▶ **The task**
In the material below, find each line that contains the word "brick" and copy it.

▶ **Data supplied**
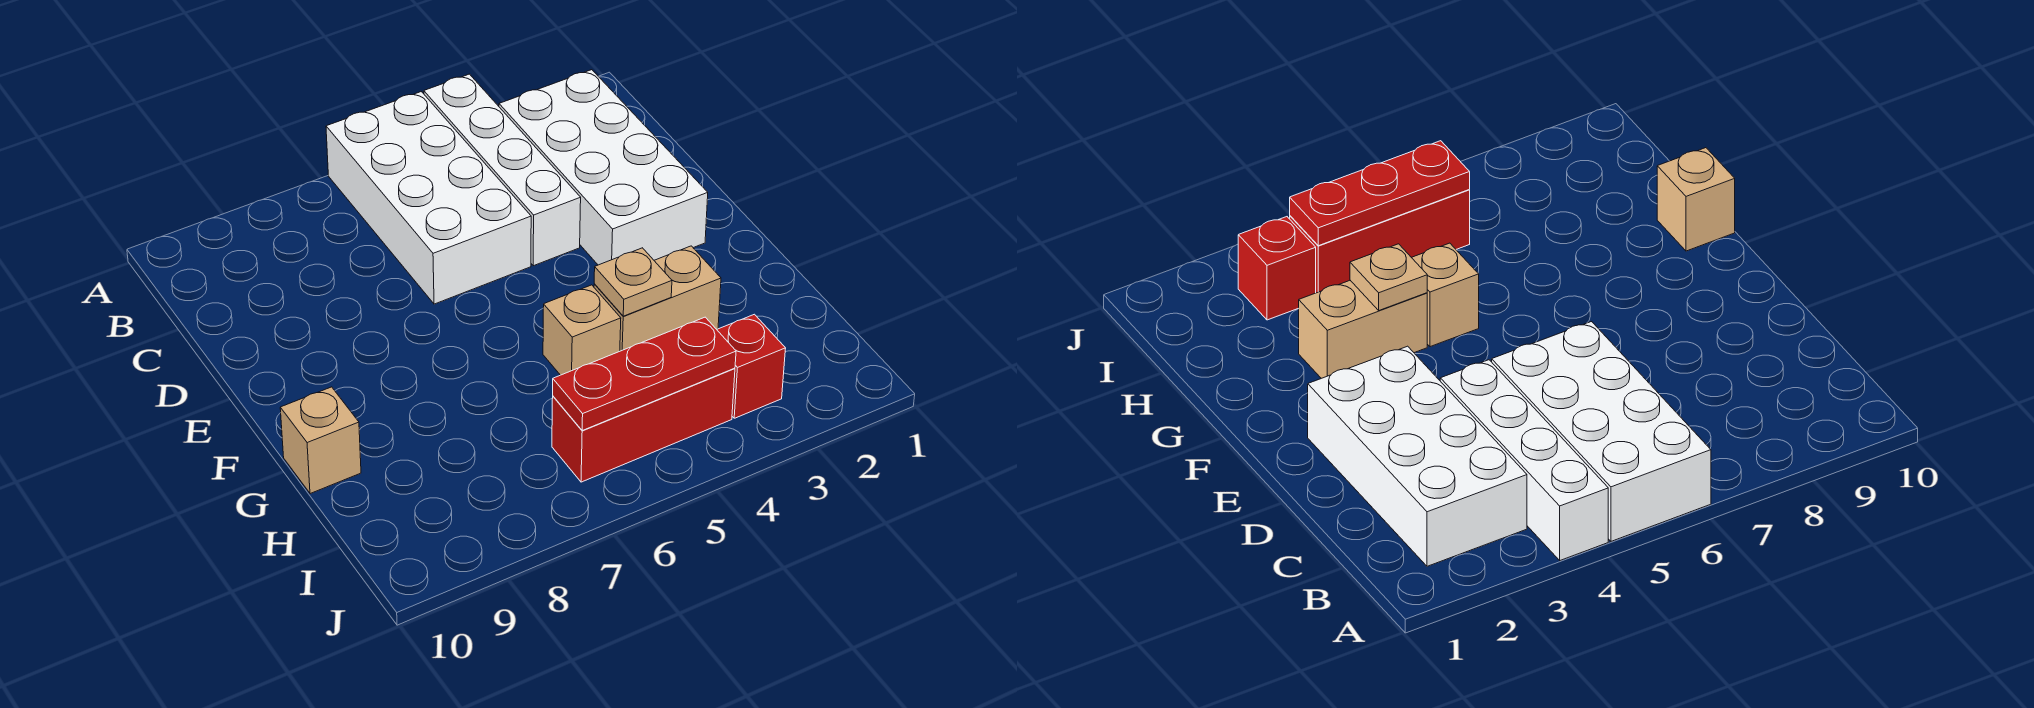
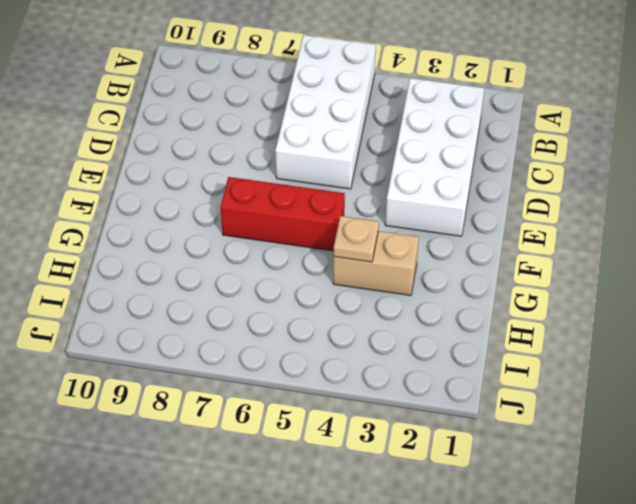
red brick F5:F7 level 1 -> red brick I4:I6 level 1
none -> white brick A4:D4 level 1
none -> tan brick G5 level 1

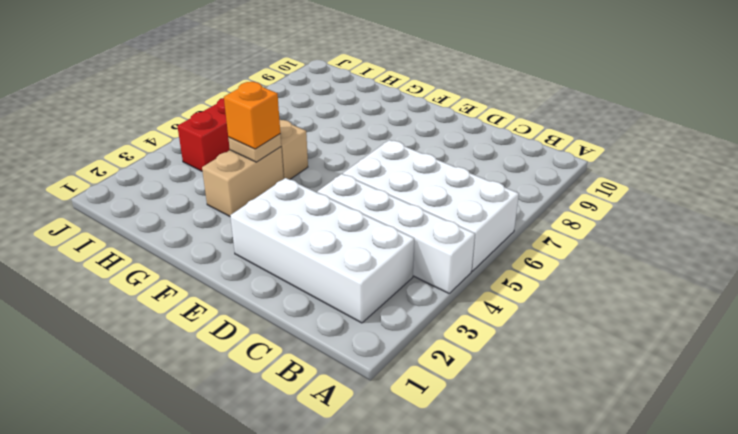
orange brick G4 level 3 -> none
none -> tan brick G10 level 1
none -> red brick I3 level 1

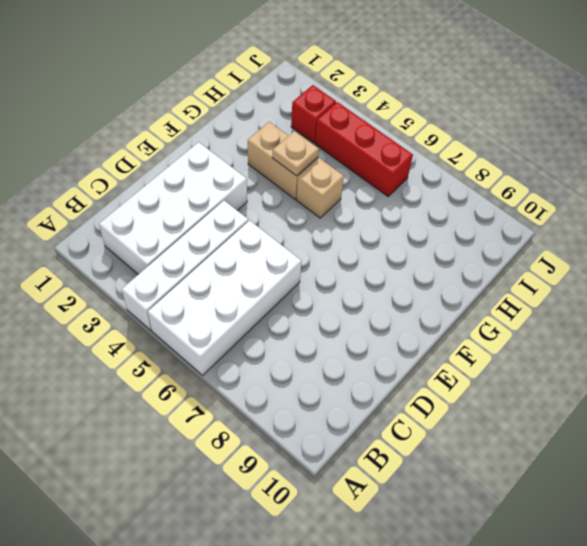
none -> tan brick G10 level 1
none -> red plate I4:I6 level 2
---
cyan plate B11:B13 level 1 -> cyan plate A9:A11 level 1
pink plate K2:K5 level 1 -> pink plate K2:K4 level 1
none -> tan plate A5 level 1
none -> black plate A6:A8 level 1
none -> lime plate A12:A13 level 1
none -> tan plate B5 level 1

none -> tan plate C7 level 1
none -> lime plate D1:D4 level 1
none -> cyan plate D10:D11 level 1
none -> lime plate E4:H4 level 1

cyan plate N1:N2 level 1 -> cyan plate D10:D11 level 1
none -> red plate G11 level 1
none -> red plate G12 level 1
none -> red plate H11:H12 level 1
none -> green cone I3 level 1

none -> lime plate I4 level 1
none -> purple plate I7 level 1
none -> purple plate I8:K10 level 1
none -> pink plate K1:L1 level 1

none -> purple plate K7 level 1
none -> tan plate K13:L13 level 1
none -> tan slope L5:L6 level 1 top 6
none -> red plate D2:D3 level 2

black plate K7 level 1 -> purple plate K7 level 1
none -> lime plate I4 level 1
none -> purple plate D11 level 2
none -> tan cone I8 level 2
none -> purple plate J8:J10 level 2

▶ **Solved exercise**
red brick F5:F7 level 1 -> red brick I4:I6 level 1
none -> white brick A4:D4 level 1
none -> tan brick G5 level 1
orange brick G4 level 3 -> none
none -> tan brick G10 level 1
none -> red brick I3 level 1
none -> tan brick G10 level 1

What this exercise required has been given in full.